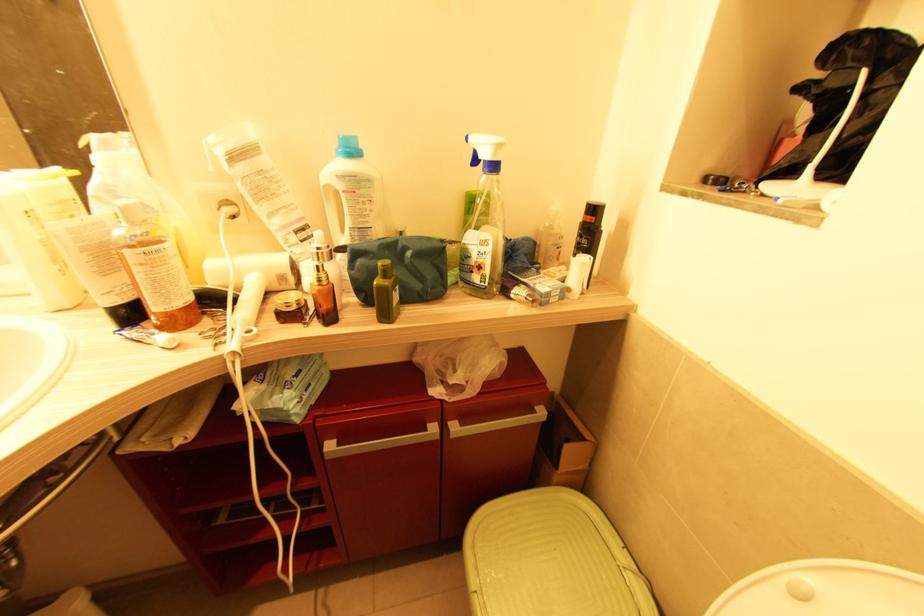
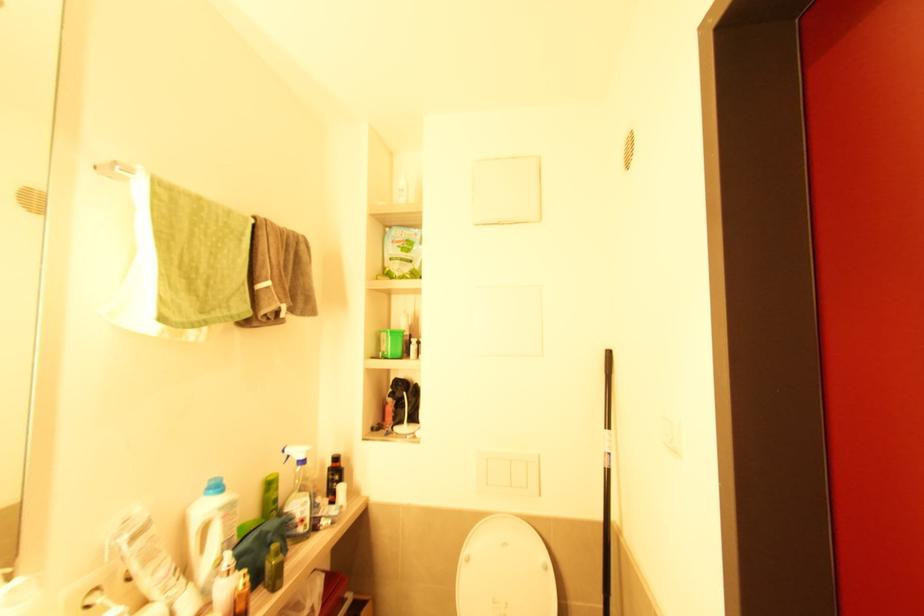
The point at [494,168] is marked in the first image. Where is the corresponding point in the second image?

(305, 462)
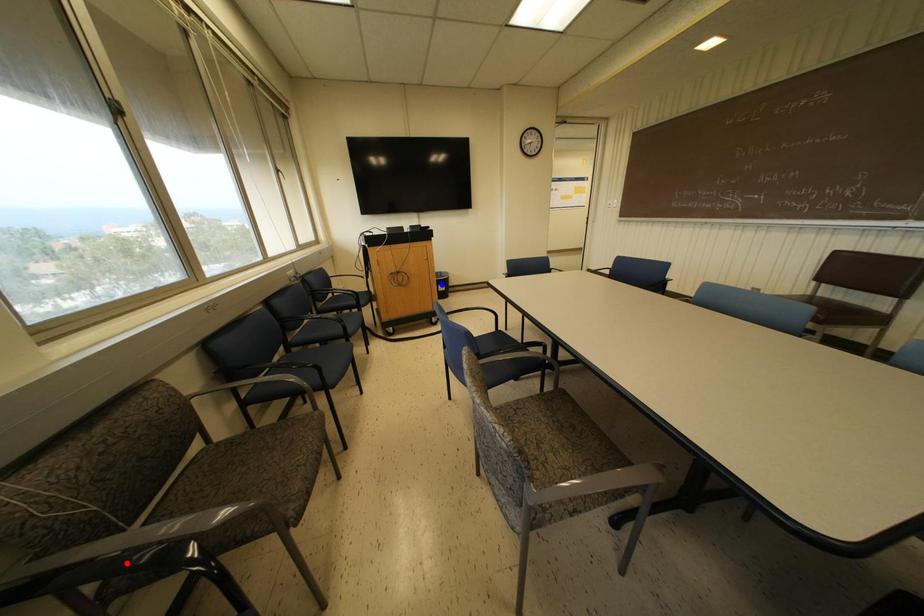
Question: Two points are marked on the image. Which point is closer to the camera?

Choices:
 (A) Blue point is closer.
 (B) Red point is closer.

Answer: (B)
━━━━━━━━━━━━━━━━━━━━━━━━━━━━━━
→ **EXERCISE**
Switch "camera" to "viewer" in the entries, beginning at the start of the entries and stopping after the line that contains "Question: Two points", and give those lines again with nothing else changed. Leave the pictures out.

→ **WRITTEN ANSWER**
The point at [494,168] is marked in the first image. Where is the corresponding point in the second image?

(305, 462)
Question: Two points are marked on the image. Which point is closer to the viewer?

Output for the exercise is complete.